YOUR INSTRUCTIONS: Please reproduce the listing in full, exactly as given.

▼

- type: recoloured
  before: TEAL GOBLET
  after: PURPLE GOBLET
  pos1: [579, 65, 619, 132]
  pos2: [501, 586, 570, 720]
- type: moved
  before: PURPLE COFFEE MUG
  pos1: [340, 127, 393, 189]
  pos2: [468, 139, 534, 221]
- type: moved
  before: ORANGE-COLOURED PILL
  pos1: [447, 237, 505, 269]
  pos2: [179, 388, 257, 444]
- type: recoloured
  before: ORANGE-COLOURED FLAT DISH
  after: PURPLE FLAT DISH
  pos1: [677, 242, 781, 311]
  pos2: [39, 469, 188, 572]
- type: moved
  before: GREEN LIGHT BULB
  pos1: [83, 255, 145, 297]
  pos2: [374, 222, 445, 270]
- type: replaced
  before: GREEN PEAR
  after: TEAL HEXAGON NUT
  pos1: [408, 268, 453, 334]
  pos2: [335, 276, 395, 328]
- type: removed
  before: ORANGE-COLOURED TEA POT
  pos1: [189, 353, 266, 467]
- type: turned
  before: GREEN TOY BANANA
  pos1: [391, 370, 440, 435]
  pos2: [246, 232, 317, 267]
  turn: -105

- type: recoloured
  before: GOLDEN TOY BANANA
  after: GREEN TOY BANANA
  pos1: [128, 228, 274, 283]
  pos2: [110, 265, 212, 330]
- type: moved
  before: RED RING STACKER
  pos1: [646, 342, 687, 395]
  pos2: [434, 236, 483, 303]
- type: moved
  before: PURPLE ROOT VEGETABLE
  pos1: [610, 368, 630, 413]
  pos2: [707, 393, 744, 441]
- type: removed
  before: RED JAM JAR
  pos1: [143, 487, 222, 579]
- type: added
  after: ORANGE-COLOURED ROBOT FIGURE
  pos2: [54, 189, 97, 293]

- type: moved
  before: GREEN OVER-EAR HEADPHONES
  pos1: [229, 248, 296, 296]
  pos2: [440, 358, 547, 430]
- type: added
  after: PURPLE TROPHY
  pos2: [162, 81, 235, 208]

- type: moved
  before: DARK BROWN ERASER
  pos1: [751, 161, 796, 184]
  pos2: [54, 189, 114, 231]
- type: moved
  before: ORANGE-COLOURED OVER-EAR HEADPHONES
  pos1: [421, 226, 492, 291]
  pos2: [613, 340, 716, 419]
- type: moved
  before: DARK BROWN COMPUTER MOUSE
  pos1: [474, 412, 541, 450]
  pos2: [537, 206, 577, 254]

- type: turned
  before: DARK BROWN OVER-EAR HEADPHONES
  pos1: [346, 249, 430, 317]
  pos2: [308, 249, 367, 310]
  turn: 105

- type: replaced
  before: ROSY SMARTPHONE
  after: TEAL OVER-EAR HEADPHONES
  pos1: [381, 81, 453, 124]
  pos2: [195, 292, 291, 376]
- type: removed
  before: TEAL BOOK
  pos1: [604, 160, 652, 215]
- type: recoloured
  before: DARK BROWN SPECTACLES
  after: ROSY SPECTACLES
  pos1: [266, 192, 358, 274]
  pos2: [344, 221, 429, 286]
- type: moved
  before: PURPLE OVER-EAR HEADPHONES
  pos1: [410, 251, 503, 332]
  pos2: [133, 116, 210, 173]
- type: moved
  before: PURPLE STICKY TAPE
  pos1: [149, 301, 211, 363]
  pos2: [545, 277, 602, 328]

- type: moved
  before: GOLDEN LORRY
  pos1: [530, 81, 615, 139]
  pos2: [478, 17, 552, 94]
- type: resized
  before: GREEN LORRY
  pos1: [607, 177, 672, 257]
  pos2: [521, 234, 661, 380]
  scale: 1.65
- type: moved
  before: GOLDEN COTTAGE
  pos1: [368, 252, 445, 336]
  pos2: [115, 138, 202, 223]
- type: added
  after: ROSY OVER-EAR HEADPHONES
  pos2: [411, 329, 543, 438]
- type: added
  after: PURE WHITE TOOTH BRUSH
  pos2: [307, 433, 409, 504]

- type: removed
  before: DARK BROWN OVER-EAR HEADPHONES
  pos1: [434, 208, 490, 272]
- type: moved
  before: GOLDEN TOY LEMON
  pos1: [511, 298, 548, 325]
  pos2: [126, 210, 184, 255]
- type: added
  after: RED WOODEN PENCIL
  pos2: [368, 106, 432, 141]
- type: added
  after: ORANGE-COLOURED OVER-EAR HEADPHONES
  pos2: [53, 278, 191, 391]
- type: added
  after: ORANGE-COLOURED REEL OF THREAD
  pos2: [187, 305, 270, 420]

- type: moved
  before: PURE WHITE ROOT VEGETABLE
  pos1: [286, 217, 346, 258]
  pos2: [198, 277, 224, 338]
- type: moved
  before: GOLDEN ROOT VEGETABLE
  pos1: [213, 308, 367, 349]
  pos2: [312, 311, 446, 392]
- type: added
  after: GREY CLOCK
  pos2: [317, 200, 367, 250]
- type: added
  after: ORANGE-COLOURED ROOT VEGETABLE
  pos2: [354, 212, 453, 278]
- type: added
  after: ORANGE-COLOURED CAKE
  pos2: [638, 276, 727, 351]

▲

OUTPUT BELOW:
- type: recoloured
  before: TEAL GOBLET
  after: PURPLE GOBLET
  pos1: [579, 65, 619, 132]
  pos2: [501, 586, 570, 720]
- type: moved
  before: PURPLE COFFEE MUG
  pos1: [340, 127, 393, 189]
  pos2: [468, 139, 534, 221]
- type: moved
  before: ORANGE-COLOURED PILL
  pos1: [447, 237, 505, 269]
  pos2: [179, 388, 257, 444]
- type: recoloured
  before: ORANGE-COLOURED FLAT DISH
  after: PURPLE FLAT DISH
  pos1: [677, 242, 781, 311]
  pos2: [39, 469, 188, 572]
- type: moved
  before: GREEN LIGHT BULB
  pos1: [83, 255, 145, 297]
  pos2: [374, 222, 445, 270]
- type: replaced
  before: GREEN PEAR
  after: TEAL HEXAGON NUT
  pos1: [408, 268, 453, 334]
  pos2: [335, 276, 395, 328]
- type: removed
  before: ORANGE-COLOURED TEA POT
  pos1: [189, 353, 266, 467]
- type: turned
  before: GREEN TOY BANANA
  pos1: [391, 370, 440, 435]
  pos2: [246, 232, 317, 267]
  turn: -105

- type: recoloured
  before: GOLDEN TOY BANANA
  after: GREEN TOY BANANA
  pos1: [128, 228, 274, 283]
  pos2: [110, 265, 212, 330]
- type: moved
  before: RED RING STACKER
  pos1: [646, 342, 687, 395]
  pos2: [434, 236, 483, 303]
- type: moved
  before: PURPLE ROOT VEGETABLE
  pos1: [610, 368, 630, 413]
  pos2: [707, 393, 744, 441]
- type: removed
  before: RED JAM JAR
  pos1: [143, 487, 222, 579]
- type: added
  after: ORANGE-COLOURED ROBOT FIGURE
  pos2: [54, 189, 97, 293]

- type: moved
  before: GREEN OVER-EAR HEADPHONES
  pos1: [229, 248, 296, 296]
  pos2: [440, 358, 547, 430]
- type: added
  after: PURPLE TROPHY
  pos2: [162, 81, 235, 208]

- type: moved
  before: DARK BROWN ERASER
  pos1: [751, 161, 796, 184]
  pos2: [54, 189, 114, 231]
- type: moved
  before: ORANGE-COLOURED OVER-EAR HEADPHONES
  pos1: [421, 226, 492, 291]
  pos2: [613, 340, 716, 419]
- type: moved
  before: DARK BROWN COMPUTER MOUSE
  pos1: [474, 412, 541, 450]
  pos2: [537, 206, 577, 254]

- type: turned
  before: DARK BROWN OVER-EAR HEADPHONES
  pos1: [346, 249, 430, 317]
  pos2: [308, 249, 367, 310]
  turn: 105

- type: replaced
  before: ROSY SMARTPHONE
  after: TEAL OVER-EAR HEADPHONES
  pos1: [381, 81, 453, 124]
  pos2: [195, 292, 291, 376]
- type: removed
  before: TEAL BOOK
  pos1: [604, 160, 652, 215]
- type: recoloured
  before: DARK BROWN SPECTACLES
  after: ROSY SPECTACLES
  pos1: [266, 192, 358, 274]
  pos2: [344, 221, 429, 286]
- type: moved
  before: PURPLE OVER-EAR HEADPHONES
  pos1: [410, 251, 503, 332]
  pos2: [133, 116, 210, 173]
- type: moved
  before: PURPLE STICKY TAPE
  pos1: [149, 301, 211, 363]
  pos2: [545, 277, 602, 328]

- type: moved
  before: GOLDEN LORRY
  pos1: [530, 81, 615, 139]
  pos2: [478, 17, 552, 94]
- type: resized
  before: GREEN LORRY
  pos1: [607, 177, 672, 257]
  pos2: [521, 234, 661, 380]
  scale: 1.65
- type: moved
  before: GOLDEN COTTAGE
  pos1: [368, 252, 445, 336]
  pos2: [115, 138, 202, 223]
- type: added
  after: ROSY OVER-EAR HEADPHONES
  pos2: [411, 329, 543, 438]
- type: added
  after: PURE WHITE TOOTH BRUSH
  pos2: [307, 433, 409, 504]

- type: removed
  before: DARK BROWN OVER-EAR HEADPHONES
  pos1: [434, 208, 490, 272]
- type: moved
  before: GOLDEN TOY LEMON
  pos1: [511, 298, 548, 325]
  pos2: [126, 210, 184, 255]
- type: added
  after: RED WOODEN PENCIL
  pos2: [368, 106, 432, 141]
- type: added
  after: ORANGE-COLOURED OVER-EAR HEADPHONES
  pos2: [53, 278, 191, 391]
- type: added
  after: ORANGE-COLOURED REEL OF THREAD
  pos2: [187, 305, 270, 420]

- type: moved
  before: PURE WHITE ROOT VEGETABLE
  pos1: [286, 217, 346, 258]
  pos2: [198, 277, 224, 338]
- type: moved
  before: GOLDEN ROOT VEGETABLE
  pos1: [213, 308, 367, 349]
  pos2: [312, 311, 446, 392]
- type: added
  after: GREY CLOCK
  pos2: [317, 200, 367, 250]
- type: added
  after: ORANGE-COLOURED ROOT VEGETABLE
  pos2: [354, 212, 453, 278]
- type: added
  after: ORANGE-COLOURED CAKE
  pos2: [638, 276, 727, 351]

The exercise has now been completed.